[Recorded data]
════
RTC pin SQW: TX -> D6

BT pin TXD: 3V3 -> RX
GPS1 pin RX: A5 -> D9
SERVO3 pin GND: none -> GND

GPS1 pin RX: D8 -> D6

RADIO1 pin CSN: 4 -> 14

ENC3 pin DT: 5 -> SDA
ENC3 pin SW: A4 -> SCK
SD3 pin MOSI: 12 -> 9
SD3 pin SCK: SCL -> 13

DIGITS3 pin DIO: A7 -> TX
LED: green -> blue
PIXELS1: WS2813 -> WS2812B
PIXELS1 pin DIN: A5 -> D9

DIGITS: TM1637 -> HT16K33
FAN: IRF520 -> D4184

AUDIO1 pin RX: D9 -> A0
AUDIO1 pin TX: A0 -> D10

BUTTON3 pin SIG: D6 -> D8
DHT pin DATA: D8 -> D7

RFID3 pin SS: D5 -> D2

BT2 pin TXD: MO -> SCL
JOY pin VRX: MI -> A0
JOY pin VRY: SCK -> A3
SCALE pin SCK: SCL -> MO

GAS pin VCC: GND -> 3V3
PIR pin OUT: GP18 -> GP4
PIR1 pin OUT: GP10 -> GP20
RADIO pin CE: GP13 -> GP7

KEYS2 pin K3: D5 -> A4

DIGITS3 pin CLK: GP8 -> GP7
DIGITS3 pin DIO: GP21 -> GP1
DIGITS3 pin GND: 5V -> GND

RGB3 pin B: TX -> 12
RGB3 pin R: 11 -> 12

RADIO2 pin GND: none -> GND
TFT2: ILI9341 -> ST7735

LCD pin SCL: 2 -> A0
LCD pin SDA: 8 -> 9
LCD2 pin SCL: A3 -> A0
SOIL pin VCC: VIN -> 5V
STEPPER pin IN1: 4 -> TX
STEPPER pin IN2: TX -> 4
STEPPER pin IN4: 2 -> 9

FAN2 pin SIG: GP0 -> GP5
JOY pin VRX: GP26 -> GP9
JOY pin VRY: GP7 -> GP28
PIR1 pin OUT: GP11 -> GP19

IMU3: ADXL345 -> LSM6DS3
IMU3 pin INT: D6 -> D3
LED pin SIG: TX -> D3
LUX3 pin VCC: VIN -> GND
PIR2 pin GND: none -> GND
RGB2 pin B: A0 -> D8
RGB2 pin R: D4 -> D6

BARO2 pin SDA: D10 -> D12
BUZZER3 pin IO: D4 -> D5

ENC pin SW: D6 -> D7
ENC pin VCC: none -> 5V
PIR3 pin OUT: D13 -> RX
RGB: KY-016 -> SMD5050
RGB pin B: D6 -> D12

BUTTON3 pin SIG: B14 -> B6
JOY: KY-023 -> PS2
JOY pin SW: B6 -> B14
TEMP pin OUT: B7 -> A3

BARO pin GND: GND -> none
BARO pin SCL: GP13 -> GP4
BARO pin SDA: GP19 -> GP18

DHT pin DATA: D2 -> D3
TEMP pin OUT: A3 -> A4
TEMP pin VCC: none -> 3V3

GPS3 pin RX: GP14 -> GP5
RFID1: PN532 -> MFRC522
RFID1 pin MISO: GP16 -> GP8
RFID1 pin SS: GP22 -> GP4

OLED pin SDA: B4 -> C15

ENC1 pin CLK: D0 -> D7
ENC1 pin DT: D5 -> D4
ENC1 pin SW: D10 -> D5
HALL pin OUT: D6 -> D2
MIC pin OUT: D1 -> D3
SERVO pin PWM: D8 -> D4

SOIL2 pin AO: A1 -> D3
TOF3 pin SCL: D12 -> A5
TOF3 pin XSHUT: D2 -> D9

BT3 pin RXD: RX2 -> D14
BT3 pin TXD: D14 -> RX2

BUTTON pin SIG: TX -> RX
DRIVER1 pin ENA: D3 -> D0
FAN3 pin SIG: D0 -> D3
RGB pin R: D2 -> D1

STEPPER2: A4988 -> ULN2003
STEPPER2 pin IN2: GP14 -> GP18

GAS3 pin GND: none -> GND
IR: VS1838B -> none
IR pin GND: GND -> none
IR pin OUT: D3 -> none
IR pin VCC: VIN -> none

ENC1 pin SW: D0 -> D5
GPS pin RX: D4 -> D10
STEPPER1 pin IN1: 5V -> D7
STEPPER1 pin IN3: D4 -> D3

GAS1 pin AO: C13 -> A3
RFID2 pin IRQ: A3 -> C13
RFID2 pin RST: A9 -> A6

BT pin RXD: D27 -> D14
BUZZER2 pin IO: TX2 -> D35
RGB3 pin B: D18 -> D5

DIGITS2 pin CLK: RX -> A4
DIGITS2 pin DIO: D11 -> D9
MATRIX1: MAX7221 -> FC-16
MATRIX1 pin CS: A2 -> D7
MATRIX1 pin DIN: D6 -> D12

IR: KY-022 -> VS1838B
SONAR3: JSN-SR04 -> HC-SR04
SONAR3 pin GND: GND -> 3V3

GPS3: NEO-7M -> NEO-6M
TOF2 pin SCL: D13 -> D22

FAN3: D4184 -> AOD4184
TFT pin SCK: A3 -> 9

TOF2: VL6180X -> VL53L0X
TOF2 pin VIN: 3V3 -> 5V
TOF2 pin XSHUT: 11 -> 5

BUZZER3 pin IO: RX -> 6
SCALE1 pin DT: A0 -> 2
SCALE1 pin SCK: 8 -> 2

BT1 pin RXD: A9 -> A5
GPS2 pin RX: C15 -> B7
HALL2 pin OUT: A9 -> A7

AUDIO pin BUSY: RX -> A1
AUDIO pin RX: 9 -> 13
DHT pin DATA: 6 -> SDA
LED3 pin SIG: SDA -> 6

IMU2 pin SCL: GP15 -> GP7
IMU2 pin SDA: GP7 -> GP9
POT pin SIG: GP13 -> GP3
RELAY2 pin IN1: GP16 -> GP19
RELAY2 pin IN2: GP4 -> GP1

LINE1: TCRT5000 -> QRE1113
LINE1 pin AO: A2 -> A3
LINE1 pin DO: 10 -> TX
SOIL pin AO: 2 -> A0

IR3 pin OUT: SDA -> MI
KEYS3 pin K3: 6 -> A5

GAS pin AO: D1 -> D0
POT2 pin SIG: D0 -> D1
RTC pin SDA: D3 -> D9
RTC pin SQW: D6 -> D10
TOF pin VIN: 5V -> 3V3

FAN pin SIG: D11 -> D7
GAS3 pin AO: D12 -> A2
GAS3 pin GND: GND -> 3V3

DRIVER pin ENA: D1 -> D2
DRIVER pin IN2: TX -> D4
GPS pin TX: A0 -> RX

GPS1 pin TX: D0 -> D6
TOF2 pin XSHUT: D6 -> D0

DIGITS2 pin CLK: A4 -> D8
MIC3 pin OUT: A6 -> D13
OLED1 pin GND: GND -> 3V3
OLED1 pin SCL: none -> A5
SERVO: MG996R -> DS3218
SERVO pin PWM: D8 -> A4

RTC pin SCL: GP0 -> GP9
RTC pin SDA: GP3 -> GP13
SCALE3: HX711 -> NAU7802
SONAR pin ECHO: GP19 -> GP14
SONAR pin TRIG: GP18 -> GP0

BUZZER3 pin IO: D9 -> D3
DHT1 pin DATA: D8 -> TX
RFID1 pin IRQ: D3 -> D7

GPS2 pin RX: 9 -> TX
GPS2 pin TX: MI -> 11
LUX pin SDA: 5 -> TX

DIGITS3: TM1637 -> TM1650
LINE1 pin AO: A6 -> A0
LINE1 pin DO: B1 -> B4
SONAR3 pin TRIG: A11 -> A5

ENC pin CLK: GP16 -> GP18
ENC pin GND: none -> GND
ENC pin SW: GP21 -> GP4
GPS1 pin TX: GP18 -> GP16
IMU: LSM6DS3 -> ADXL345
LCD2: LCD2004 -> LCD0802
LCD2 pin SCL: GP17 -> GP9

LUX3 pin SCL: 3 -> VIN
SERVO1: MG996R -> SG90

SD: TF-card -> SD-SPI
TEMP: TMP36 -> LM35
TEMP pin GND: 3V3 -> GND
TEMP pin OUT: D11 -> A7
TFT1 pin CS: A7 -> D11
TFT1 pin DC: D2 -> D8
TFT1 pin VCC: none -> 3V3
════
• [WHAT IS EXPECTED]: An exact, complete copy of the lines above from the one with "DIGITS2 pin CLK: RX -> A4" through the one with "SCALE1 pin DT: A0 -> 2" is the whole answer.

• [THE COMPLETED TASK]:
DIGITS2 pin CLK: RX -> A4
DIGITS2 pin DIO: D11 -> D9
MATRIX1: MAX7221 -> FC-16
MATRIX1 pin CS: A2 -> D7
MATRIX1 pin DIN: D6 -> D12

IR: KY-022 -> VS1838B
SONAR3: JSN-SR04 -> HC-SR04
SONAR3 pin GND: GND -> 3V3

GPS3: NEO-7M -> NEO-6M
TOF2 pin SCL: D13 -> D22

FAN3: D4184 -> AOD4184
TFT pin SCK: A3 -> 9

TOF2: VL6180X -> VL53L0X
TOF2 pin VIN: 3V3 -> 5V
TOF2 pin XSHUT: 11 -> 5

BUZZER3 pin IO: RX -> 6
SCALE1 pin DT: A0 -> 2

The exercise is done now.